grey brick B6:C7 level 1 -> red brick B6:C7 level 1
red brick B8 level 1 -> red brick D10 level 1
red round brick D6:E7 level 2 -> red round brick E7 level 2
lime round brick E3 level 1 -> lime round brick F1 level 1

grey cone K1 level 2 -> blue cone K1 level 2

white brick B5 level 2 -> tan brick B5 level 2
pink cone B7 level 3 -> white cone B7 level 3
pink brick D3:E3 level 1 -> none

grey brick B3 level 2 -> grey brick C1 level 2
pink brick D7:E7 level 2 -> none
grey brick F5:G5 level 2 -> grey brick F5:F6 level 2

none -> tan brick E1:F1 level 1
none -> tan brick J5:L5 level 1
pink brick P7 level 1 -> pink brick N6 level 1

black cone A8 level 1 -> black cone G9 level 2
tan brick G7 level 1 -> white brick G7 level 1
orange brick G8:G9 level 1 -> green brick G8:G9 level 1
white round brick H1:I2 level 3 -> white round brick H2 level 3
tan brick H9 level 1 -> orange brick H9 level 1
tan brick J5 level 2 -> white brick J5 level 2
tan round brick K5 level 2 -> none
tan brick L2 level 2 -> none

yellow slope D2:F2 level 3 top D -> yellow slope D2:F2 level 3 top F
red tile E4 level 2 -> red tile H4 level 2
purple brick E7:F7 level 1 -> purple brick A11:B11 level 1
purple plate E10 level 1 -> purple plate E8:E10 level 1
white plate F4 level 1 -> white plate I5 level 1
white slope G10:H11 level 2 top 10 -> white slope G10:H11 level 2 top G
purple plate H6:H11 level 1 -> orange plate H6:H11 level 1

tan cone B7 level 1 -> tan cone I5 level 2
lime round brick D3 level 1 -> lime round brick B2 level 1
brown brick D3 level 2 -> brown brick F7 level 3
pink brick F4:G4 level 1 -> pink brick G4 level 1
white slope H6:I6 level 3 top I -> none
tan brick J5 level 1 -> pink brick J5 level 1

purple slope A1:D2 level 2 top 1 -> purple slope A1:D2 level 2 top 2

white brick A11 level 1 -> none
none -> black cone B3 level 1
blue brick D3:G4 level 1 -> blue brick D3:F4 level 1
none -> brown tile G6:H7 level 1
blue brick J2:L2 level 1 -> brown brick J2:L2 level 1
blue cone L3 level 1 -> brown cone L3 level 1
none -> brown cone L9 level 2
● ● ● ● ● ● ●
* Task prompt *
Out of the data above, set down the lines from the one with "lime round brick E3" to the one with "tan cone B7 level 1 -> tan cone I5 level 2", both included, exactly as written and with no additions.

* Final answer *
lime round brick E3 level 1 -> lime round brick F1 level 1

grey cone K1 level 2 -> blue cone K1 level 2

white brick B5 level 2 -> tan brick B5 level 2
pink cone B7 level 3 -> white cone B7 level 3
pink brick D3:E3 level 1 -> none

grey brick B3 level 2 -> grey brick C1 level 2
pink brick D7:E7 level 2 -> none
grey brick F5:G5 level 2 -> grey brick F5:F6 level 2

none -> tan brick E1:F1 level 1
none -> tan brick J5:L5 level 1
pink brick P7 level 1 -> pink brick N6 level 1

black cone A8 level 1 -> black cone G9 level 2
tan brick G7 level 1 -> white brick G7 level 1
orange brick G8:G9 level 1 -> green brick G8:G9 level 1
white round brick H1:I2 level 3 -> white round brick H2 level 3
tan brick H9 level 1 -> orange brick H9 level 1
tan brick J5 level 2 -> white brick J5 level 2
tan round brick K5 level 2 -> none
tan brick L2 level 2 -> none

yellow slope D2:F2 level 3 top D -> yellow slope D2:F2 level 3 top F
red tile E4 level 2 -> red tile H4 level 2
purple brick E7:F7 level 1 -> purple brick A11:B11 level 1
purple plate E10 level 1 -> purple plate E8:E10 level 1
white plate F4 level 1 -> white plate I5 level 1
white slope G10:H11 level 2 top 10 -> white slope G10:H11 level 2 top G
purple plate H6:H11 level 1 -> orange plate H6:H11 level 1

tan cone B7 level 1 -> tan cone I5 level 2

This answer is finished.